* START The data *
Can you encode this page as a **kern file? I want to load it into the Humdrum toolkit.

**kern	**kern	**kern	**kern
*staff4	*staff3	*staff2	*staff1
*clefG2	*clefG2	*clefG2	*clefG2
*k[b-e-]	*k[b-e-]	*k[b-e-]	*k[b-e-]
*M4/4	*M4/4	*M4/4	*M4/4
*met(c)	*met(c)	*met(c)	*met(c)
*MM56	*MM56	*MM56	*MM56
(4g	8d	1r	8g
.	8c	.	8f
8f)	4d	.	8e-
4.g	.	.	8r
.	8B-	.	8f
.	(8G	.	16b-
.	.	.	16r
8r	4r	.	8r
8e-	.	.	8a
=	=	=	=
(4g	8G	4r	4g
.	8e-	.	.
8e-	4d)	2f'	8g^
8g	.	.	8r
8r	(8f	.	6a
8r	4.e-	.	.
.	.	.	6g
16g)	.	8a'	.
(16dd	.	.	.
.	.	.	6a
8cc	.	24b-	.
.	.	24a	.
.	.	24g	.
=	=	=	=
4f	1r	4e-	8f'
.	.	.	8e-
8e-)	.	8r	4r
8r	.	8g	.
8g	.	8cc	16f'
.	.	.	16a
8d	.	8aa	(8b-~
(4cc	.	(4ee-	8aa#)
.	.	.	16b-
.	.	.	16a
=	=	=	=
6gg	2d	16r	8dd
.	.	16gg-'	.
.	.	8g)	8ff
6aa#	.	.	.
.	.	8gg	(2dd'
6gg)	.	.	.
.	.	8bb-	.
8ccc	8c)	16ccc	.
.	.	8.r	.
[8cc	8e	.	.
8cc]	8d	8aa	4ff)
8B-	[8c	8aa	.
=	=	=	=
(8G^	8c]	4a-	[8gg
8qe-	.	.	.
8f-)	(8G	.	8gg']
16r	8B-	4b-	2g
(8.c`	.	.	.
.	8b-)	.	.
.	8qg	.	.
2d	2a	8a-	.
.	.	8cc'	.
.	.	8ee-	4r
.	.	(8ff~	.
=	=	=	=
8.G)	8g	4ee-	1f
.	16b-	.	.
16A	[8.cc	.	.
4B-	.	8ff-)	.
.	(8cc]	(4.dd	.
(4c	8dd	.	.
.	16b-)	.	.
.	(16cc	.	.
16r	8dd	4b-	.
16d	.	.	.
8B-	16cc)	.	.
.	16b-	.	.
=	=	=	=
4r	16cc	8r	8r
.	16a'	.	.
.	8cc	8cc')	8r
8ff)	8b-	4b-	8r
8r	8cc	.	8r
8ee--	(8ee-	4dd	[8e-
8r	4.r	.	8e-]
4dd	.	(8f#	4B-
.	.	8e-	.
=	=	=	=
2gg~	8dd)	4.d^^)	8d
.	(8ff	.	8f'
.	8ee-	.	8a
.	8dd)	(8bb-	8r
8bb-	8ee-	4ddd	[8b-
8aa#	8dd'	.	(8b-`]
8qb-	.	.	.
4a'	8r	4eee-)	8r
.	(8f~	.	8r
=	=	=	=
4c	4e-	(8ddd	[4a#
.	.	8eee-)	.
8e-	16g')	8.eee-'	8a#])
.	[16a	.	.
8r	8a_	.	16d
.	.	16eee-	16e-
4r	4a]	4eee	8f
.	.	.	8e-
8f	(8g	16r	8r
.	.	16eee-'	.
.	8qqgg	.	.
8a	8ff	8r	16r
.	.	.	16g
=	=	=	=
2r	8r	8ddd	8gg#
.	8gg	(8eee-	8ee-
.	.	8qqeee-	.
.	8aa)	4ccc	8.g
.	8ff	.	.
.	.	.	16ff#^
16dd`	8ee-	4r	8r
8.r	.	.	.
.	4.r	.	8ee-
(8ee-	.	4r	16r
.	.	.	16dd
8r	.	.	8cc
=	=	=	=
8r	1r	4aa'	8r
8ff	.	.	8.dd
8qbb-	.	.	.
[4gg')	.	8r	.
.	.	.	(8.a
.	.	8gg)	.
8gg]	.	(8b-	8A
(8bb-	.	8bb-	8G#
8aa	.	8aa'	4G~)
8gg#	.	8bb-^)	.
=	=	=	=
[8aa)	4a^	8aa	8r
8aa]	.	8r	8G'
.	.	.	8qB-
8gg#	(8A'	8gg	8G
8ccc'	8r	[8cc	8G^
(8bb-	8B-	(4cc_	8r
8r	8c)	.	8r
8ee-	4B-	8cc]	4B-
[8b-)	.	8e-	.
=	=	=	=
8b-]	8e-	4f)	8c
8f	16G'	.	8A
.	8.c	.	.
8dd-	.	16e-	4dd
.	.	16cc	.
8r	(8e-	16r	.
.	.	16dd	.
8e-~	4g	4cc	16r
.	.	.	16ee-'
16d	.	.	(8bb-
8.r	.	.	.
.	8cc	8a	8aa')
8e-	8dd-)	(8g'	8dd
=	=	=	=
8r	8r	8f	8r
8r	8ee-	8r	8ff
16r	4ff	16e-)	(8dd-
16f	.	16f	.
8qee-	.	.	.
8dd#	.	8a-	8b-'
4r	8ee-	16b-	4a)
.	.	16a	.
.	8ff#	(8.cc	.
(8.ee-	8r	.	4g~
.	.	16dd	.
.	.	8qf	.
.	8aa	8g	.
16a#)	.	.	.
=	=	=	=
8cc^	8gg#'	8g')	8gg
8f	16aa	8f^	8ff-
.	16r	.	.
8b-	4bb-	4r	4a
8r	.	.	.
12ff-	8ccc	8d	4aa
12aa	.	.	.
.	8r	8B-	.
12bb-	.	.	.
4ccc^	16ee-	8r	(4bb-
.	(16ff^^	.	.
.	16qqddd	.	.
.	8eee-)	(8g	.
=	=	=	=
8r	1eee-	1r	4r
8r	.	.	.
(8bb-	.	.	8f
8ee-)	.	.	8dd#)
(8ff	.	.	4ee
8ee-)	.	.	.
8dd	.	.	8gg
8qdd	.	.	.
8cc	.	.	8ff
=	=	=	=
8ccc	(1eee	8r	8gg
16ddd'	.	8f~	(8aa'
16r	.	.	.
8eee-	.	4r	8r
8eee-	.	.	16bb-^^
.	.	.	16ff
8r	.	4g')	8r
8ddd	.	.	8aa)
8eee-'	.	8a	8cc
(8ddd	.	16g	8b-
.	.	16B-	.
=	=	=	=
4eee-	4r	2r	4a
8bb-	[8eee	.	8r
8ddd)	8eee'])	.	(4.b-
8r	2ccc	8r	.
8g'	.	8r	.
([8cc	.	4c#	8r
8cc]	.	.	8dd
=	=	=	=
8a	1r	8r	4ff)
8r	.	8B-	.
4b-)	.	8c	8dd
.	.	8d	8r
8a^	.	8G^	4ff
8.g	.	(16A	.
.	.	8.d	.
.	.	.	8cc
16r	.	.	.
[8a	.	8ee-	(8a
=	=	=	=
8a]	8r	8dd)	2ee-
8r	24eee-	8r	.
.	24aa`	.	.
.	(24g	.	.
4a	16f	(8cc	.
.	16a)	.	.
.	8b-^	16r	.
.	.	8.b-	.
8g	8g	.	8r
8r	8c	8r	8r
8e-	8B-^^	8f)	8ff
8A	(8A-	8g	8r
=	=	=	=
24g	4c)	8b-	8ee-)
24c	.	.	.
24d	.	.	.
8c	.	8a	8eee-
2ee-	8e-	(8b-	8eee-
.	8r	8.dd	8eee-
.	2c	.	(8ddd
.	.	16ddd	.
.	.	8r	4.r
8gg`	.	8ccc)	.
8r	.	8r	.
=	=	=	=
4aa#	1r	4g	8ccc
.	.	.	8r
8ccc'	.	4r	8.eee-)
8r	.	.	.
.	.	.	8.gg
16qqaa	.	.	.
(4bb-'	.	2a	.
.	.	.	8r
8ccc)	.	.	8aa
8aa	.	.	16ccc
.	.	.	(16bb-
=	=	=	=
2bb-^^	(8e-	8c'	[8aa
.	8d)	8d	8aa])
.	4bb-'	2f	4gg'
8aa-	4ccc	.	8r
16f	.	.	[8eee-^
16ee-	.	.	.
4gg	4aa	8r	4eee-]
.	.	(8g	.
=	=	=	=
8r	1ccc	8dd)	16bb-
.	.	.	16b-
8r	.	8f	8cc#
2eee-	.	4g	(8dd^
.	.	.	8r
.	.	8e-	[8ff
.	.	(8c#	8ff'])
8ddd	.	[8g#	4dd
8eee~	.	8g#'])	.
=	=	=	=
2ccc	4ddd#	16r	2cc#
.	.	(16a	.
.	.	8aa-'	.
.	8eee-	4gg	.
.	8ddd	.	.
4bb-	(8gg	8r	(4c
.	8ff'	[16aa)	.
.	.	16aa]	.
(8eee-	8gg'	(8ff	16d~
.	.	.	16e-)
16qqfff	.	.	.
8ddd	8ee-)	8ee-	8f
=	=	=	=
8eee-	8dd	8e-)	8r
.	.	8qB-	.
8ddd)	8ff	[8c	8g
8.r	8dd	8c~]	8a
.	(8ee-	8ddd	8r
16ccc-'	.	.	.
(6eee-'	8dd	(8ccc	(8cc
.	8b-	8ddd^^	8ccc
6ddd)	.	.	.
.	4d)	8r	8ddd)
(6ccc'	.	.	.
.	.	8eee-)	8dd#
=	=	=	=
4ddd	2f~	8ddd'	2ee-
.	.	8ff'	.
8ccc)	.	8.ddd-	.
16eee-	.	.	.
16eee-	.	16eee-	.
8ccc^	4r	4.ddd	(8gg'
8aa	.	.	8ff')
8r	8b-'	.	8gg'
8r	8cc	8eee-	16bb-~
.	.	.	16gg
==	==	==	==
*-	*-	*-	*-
* END The data *
Set task
Count the lines above that contain the string "kern", matching case exactly, and give only the number.

In response
2